__INFORMATION GIVEN__.
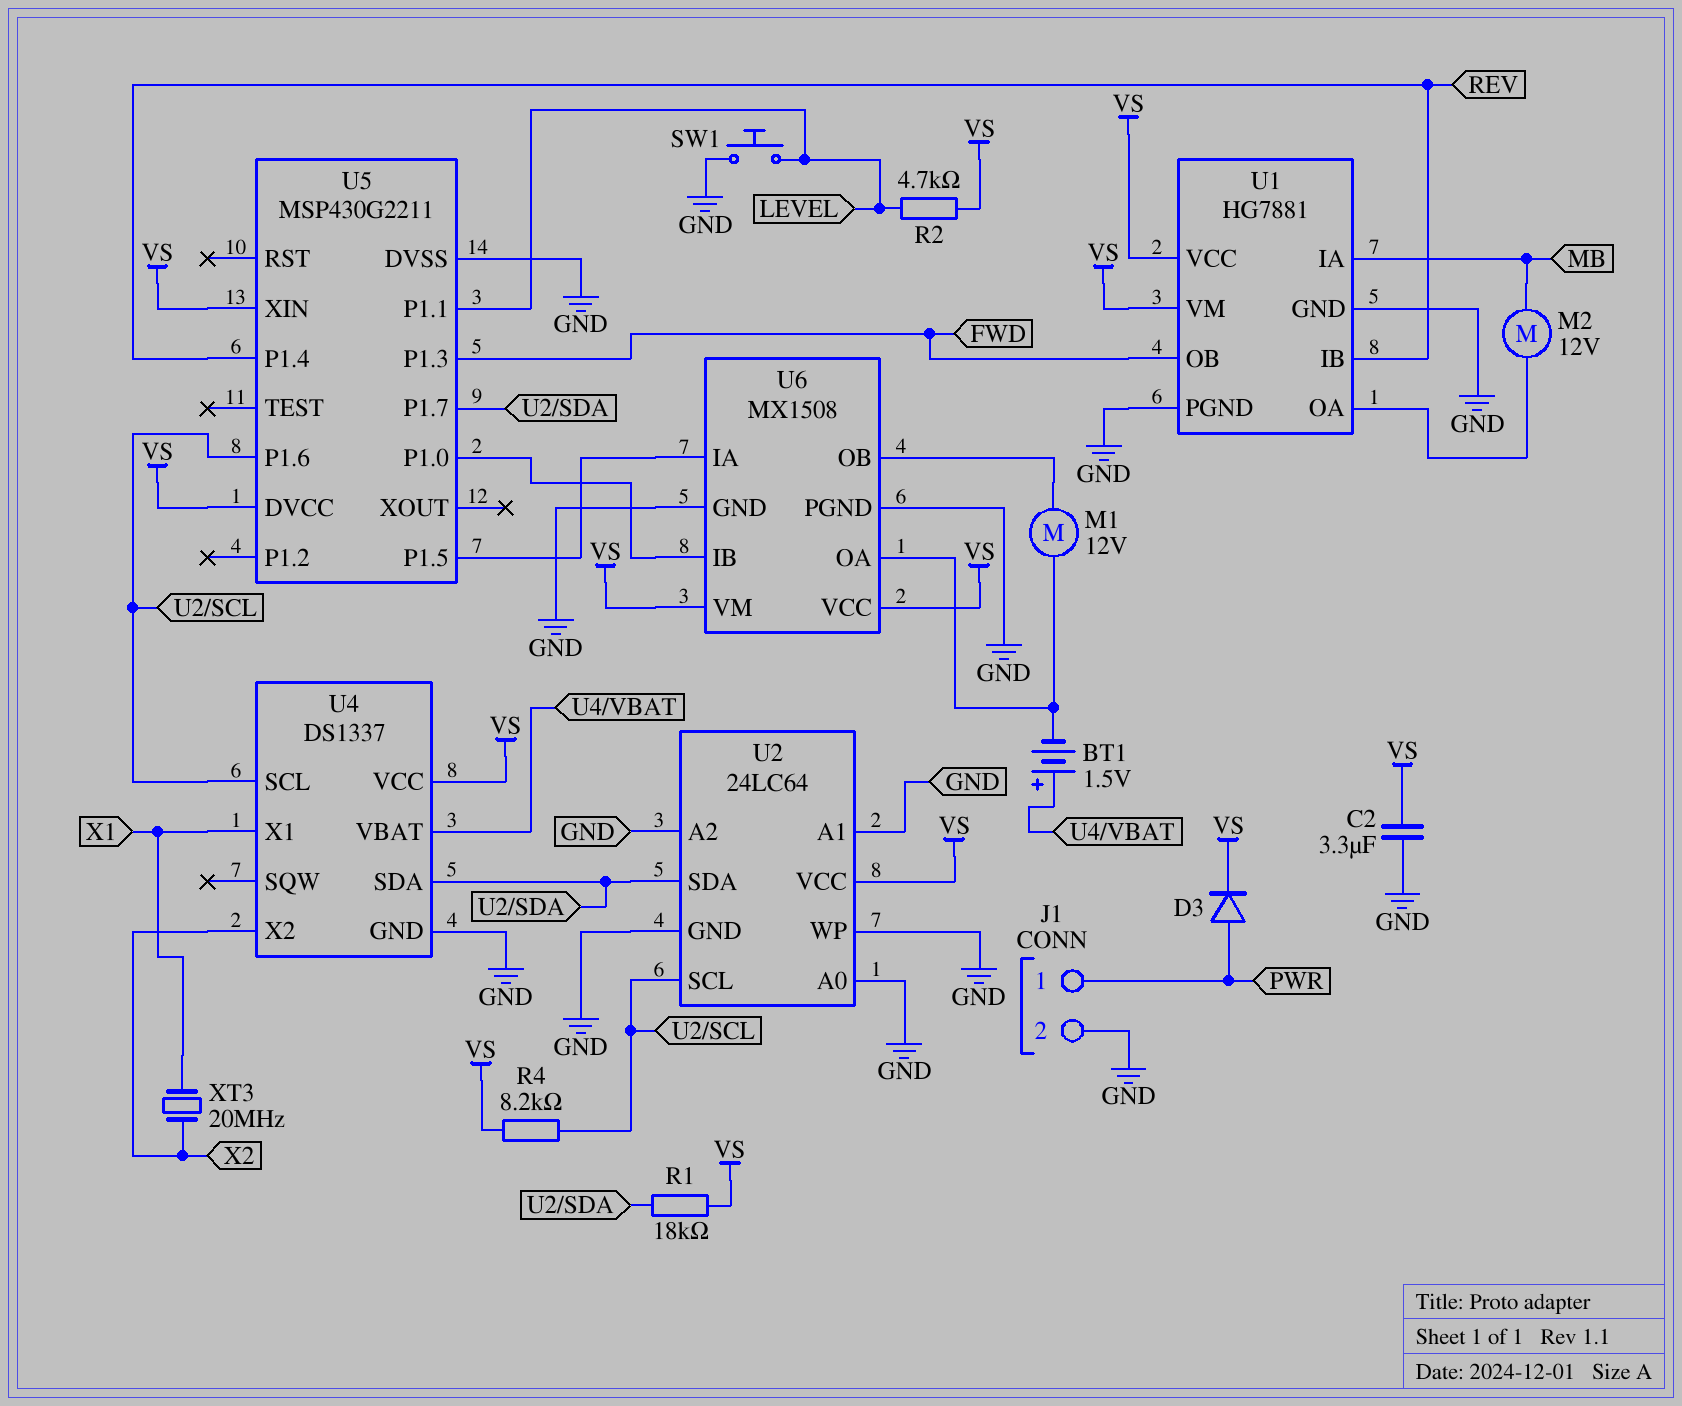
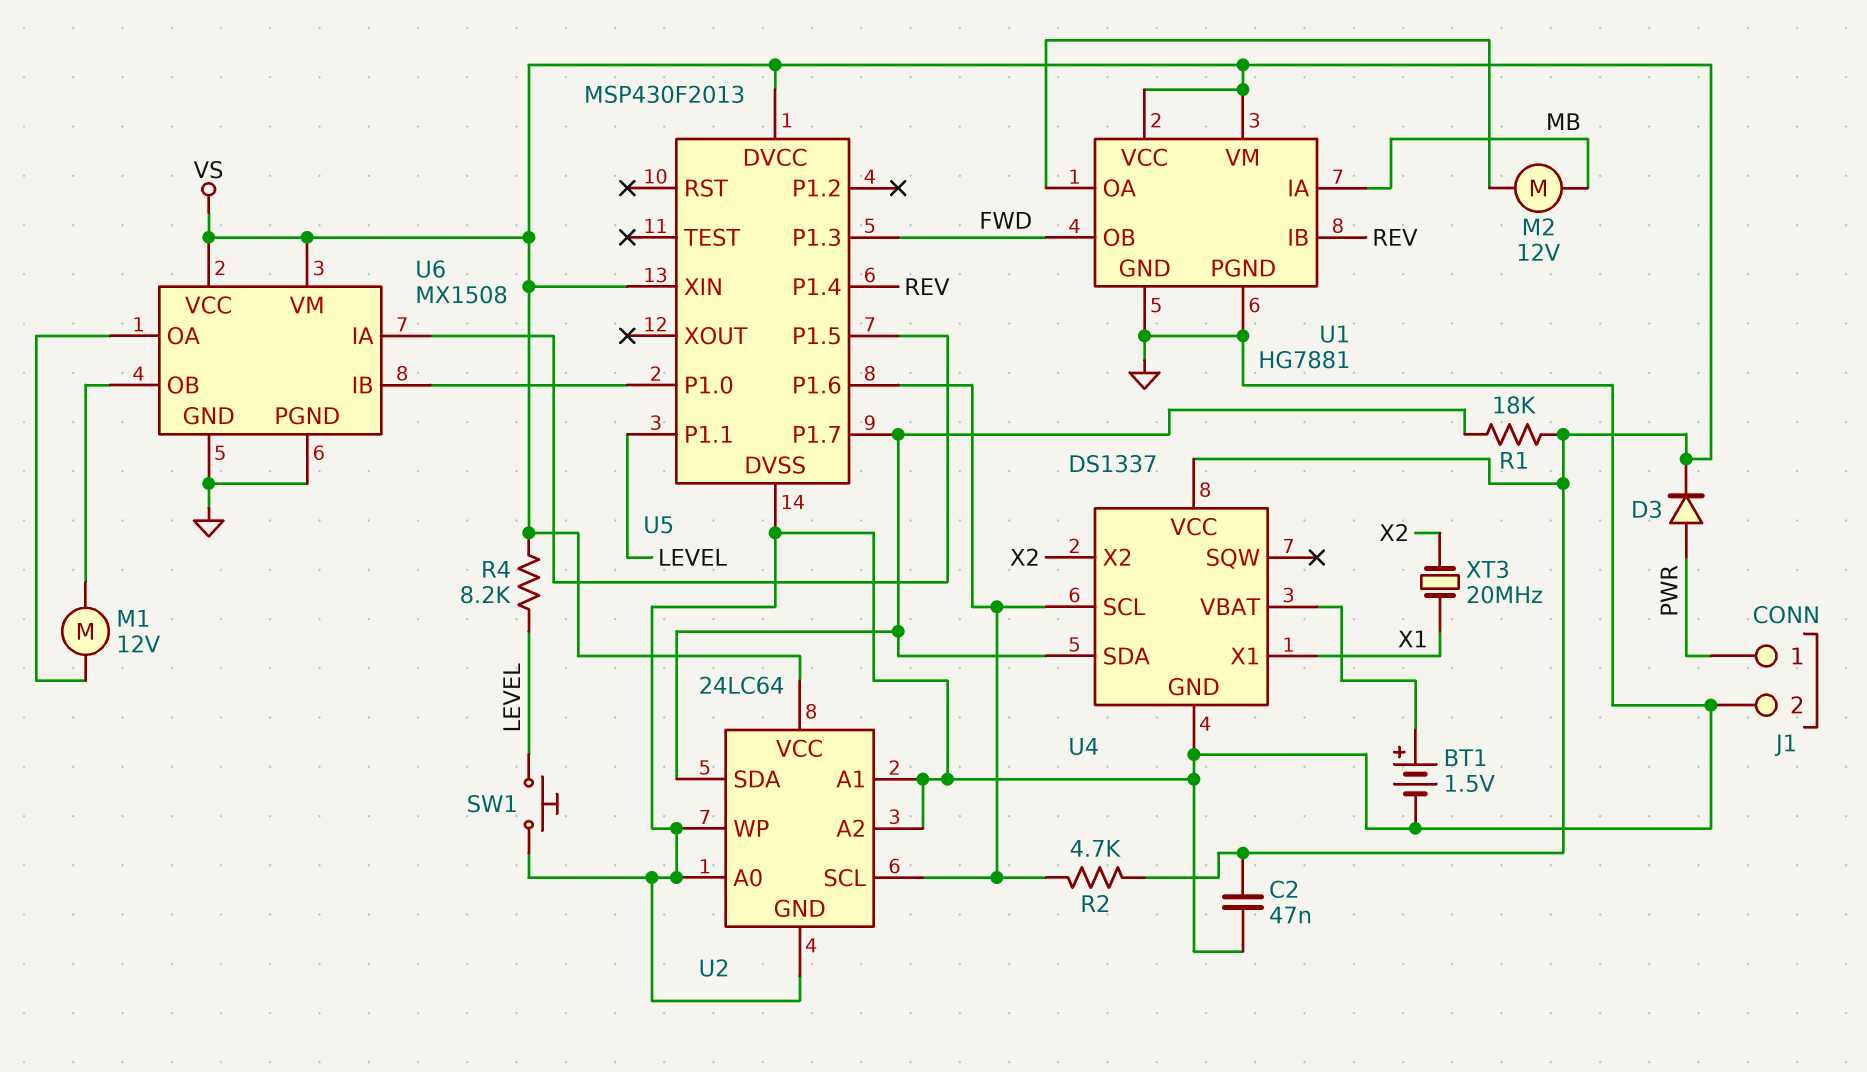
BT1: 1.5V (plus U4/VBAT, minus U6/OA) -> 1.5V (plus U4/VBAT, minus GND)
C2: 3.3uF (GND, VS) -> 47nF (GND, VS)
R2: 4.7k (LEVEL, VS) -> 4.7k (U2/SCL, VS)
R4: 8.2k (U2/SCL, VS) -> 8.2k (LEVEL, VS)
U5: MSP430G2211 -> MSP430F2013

__PROBLEM REQUIREMENTS__. Reprint each of the records exactly and skip the images.

__ANSWER TO THIS TASK__.
BT1: 1.5V (plus U4/VBAT, minus U6/OA) -> 1.5V (plus U4/VBAT, minus GND)
C2: 3.3uF (GND, VS) -> 47nF (GND, VS)
R2: 4.7k (LEVEL, VS) -> 4.7k (U2/SCL, VS)
R4: 8.2k (U2/SCL, VS) -> 8.2k (LEVEL, VS)
U5: MSP430G2211 -> MSP430F2013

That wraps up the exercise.